Short exercise. Copy out each line of the data below that contains the string "pizz".

(Data items)
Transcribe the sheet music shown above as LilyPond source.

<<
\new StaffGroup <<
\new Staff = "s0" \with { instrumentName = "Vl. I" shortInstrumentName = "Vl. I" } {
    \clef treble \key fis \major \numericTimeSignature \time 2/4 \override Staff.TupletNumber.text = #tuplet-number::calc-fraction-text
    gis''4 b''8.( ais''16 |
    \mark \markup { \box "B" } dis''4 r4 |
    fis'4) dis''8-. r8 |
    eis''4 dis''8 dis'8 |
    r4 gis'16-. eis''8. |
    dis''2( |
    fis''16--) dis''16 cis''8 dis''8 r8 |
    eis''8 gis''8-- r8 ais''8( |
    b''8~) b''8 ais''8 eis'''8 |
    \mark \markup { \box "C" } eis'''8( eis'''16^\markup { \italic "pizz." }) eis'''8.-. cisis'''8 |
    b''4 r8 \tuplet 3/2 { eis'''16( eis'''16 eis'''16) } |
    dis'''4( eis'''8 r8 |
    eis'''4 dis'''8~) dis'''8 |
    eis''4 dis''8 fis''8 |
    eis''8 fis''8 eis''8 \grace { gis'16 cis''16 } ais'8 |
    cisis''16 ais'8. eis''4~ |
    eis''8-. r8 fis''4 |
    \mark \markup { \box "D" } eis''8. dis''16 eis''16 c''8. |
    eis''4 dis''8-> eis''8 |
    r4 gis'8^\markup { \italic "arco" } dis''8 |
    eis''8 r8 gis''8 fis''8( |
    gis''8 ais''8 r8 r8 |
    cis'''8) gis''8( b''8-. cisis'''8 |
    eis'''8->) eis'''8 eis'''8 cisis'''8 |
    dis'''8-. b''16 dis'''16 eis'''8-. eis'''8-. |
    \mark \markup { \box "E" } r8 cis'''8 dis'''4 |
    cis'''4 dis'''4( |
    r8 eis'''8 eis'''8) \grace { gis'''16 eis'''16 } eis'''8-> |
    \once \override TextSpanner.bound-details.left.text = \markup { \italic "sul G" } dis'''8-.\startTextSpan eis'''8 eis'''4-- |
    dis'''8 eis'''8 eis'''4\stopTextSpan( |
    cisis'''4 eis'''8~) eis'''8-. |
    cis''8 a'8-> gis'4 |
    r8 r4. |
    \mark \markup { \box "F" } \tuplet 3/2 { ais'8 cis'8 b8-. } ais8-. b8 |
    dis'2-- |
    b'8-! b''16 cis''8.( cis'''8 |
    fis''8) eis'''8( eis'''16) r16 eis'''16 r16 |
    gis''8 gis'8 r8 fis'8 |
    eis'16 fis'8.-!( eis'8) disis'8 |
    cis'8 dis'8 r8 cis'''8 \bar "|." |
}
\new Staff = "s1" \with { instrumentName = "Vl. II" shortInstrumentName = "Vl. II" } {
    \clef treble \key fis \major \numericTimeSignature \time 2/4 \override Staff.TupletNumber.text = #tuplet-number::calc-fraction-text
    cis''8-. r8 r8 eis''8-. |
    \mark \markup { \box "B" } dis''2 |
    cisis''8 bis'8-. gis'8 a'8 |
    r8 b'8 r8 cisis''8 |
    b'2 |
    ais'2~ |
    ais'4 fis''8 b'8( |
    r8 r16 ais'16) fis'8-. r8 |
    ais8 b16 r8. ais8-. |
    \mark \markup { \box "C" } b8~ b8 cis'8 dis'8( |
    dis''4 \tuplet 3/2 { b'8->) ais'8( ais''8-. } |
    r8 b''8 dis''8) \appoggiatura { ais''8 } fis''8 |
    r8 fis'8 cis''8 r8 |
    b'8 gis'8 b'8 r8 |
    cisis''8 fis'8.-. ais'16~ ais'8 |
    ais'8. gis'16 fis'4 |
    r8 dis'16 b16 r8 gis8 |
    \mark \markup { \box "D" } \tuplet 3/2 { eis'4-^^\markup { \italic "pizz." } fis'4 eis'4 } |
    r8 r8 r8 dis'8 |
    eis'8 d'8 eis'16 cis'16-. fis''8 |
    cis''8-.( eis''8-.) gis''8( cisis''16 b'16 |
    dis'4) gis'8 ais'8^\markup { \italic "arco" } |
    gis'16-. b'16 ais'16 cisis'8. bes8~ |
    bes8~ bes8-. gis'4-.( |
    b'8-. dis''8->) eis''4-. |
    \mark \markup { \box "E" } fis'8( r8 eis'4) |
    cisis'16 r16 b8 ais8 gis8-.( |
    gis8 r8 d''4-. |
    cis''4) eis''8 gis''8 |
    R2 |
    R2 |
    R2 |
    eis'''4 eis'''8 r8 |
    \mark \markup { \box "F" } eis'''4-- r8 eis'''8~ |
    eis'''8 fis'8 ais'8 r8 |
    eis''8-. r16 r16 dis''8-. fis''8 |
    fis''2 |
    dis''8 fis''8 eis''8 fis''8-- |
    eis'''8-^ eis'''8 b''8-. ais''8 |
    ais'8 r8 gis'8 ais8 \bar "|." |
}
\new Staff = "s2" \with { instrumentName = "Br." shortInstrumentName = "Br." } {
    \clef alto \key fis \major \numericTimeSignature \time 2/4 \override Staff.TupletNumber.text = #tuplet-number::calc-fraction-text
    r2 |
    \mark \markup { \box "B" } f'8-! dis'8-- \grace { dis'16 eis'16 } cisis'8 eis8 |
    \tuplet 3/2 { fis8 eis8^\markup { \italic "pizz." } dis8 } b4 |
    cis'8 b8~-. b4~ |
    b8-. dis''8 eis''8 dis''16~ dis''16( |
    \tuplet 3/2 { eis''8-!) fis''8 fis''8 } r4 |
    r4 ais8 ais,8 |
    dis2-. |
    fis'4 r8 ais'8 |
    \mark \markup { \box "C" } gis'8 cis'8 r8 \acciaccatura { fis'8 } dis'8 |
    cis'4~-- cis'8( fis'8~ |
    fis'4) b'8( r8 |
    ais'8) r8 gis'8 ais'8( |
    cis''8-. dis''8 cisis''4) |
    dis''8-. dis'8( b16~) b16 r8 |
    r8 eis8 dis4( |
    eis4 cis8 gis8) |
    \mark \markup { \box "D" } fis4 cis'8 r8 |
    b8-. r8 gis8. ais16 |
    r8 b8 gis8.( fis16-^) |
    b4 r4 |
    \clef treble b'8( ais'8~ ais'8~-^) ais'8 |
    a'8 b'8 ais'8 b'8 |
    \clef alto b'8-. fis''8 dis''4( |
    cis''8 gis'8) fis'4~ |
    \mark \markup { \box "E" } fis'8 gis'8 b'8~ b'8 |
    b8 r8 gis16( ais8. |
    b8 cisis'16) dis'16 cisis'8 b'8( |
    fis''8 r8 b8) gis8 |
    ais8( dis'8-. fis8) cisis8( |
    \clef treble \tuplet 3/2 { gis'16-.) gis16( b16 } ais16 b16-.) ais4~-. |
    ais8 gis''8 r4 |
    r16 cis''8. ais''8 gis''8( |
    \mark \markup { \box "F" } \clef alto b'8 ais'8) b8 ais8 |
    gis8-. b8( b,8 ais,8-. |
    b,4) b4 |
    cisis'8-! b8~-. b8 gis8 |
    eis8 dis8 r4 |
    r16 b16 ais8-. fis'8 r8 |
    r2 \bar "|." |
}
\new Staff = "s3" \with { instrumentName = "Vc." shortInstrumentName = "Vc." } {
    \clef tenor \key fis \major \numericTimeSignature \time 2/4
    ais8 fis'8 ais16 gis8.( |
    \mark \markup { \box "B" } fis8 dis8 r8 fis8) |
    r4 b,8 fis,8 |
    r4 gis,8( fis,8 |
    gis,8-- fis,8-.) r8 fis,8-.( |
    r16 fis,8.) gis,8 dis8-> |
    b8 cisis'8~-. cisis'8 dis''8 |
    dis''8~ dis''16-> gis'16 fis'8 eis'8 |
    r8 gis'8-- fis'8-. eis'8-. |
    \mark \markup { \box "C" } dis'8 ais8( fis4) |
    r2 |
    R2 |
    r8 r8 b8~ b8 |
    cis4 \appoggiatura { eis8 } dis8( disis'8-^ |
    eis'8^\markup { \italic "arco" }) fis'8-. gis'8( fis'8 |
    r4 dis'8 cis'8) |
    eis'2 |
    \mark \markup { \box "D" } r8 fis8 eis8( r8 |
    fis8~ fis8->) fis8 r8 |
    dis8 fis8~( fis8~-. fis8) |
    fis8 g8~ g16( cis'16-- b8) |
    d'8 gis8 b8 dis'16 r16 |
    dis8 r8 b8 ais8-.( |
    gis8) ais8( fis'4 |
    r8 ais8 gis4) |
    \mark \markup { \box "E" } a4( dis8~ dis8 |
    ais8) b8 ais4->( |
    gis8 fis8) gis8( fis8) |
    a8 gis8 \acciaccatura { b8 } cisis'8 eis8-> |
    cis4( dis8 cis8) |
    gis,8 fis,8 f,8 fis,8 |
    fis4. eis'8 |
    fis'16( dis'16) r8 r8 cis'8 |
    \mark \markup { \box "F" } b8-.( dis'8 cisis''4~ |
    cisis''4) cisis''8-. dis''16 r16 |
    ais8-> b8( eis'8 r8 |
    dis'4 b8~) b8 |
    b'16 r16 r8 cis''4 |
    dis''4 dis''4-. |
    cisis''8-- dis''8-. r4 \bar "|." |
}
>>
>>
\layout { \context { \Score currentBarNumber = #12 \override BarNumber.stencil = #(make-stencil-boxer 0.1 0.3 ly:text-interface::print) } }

Result of the exercise.
    \mark \markup { \box "C" } eis'''8( eis'''16^\markup { \italic "pizz." }) eis'''8.-. cisis'''8 |
    \mark \markup { \box "D" } \tuplet 3/2 { eis'4-^^\markup { \italic "pizz." } fis'4 eis'4 } |
    \tuplet 3/2 { fis8 eis8^\markup { \italic "pizz." } dis8 } b4 |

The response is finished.